**Description of the task:**
Give again, unaltered, the lines of the listing below that run from the line having "D2: diode (A" through the line having "Q1: NMOS (G".
[Data supplied — start]
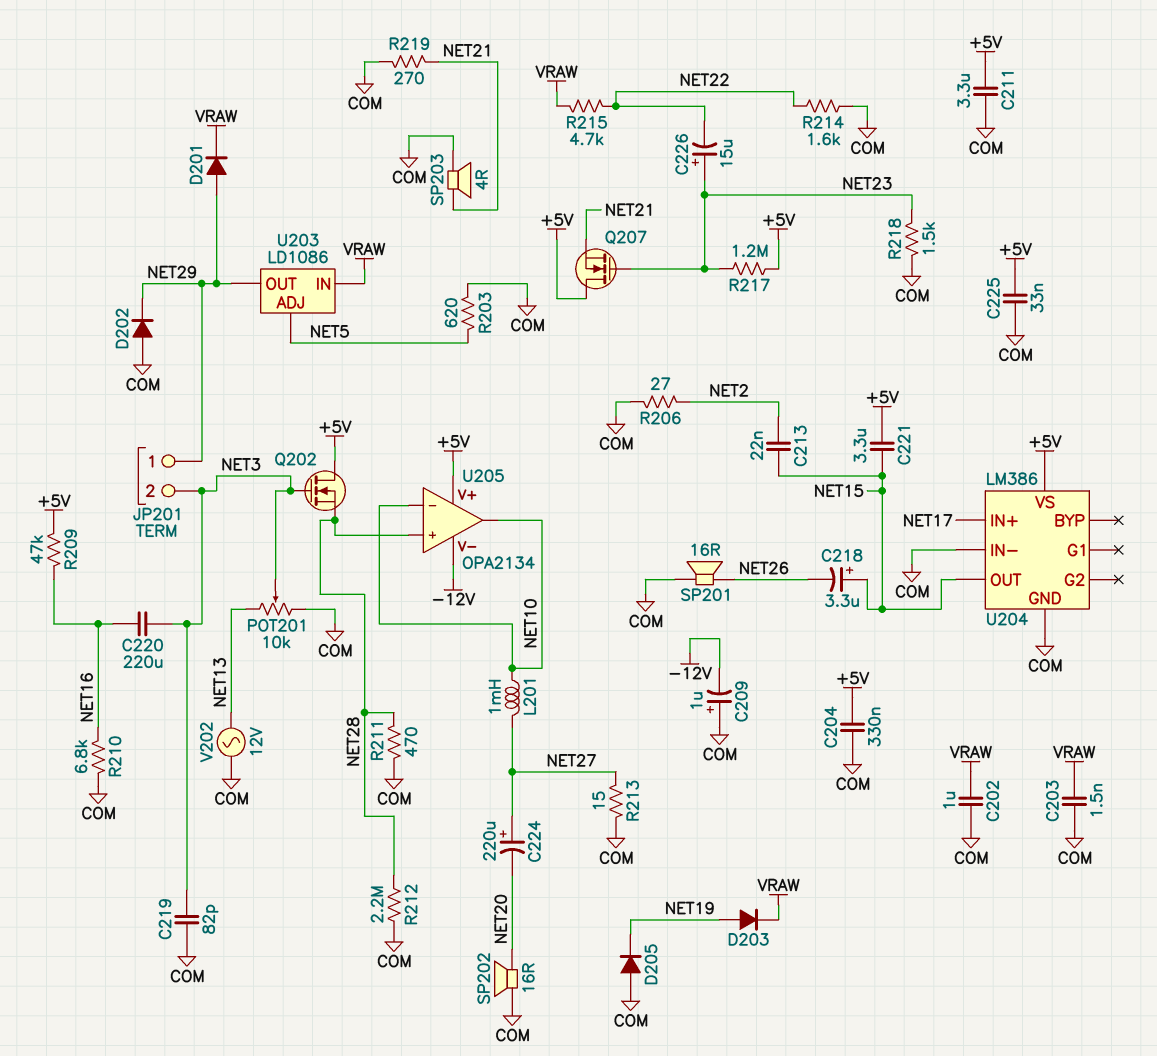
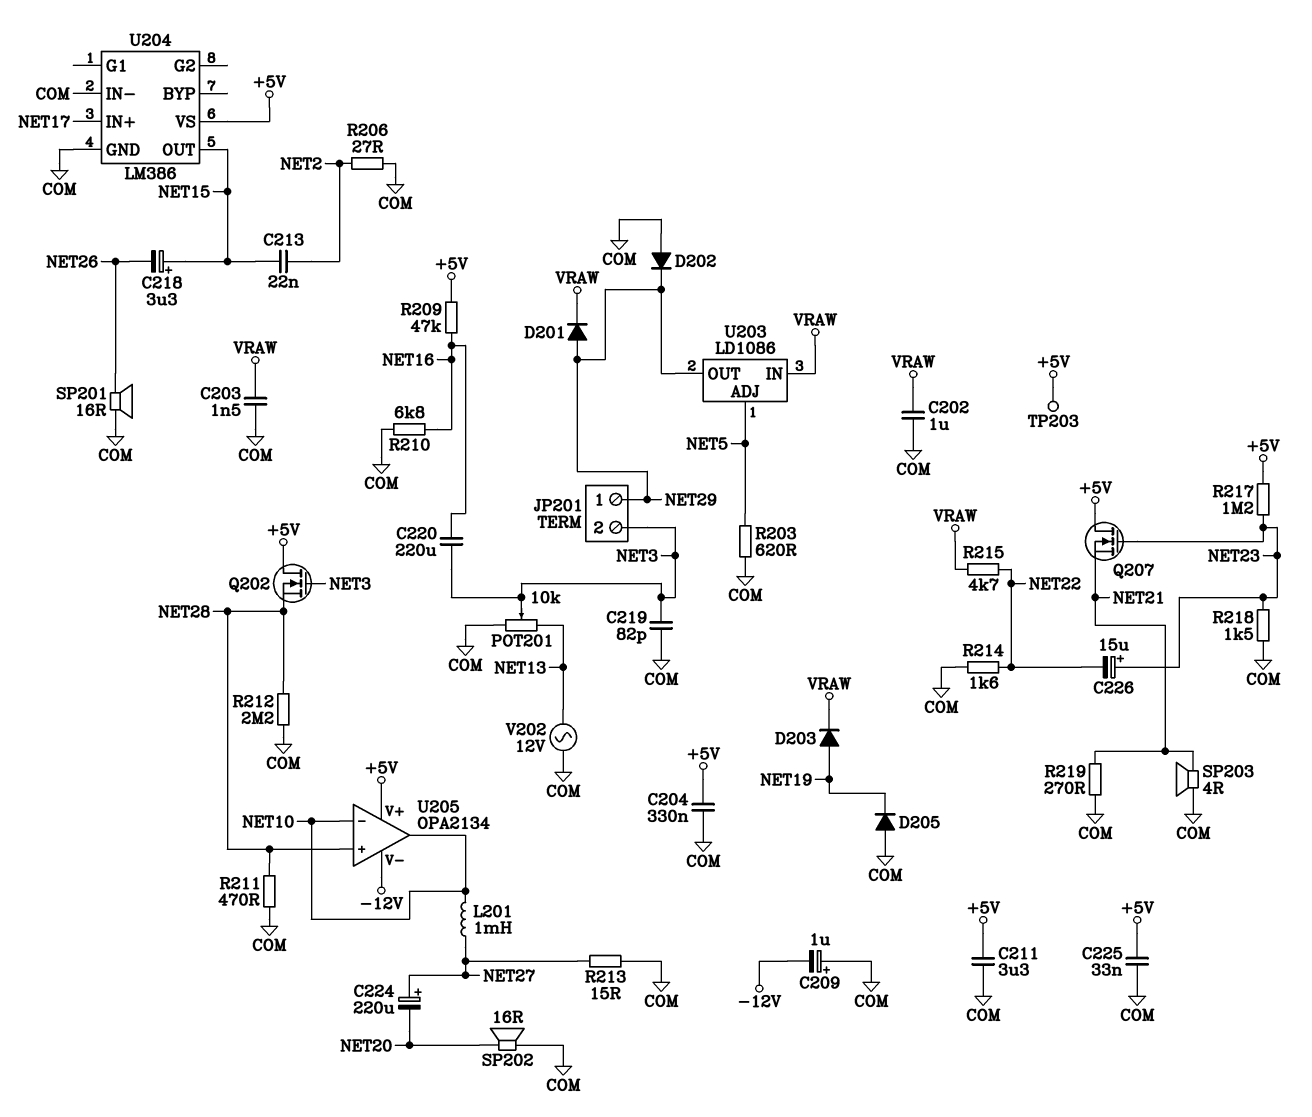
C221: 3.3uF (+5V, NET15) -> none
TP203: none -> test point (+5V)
[Data supplied — finish]
[Data supplied — start]
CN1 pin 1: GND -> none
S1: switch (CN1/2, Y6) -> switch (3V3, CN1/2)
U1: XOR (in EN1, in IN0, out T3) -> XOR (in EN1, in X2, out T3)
[Data supplied — finish]
[Data supplied — start]
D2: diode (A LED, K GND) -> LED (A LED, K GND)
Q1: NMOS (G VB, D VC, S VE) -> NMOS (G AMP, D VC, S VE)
[Data supplied — finish]
**Task output:**
D2: diode (A LED, K GND) -> LED (A LED, K GND)
Q1: NMOS (G VB, D VC, S VE) -> NMOS (G AMP, D VC, S VE)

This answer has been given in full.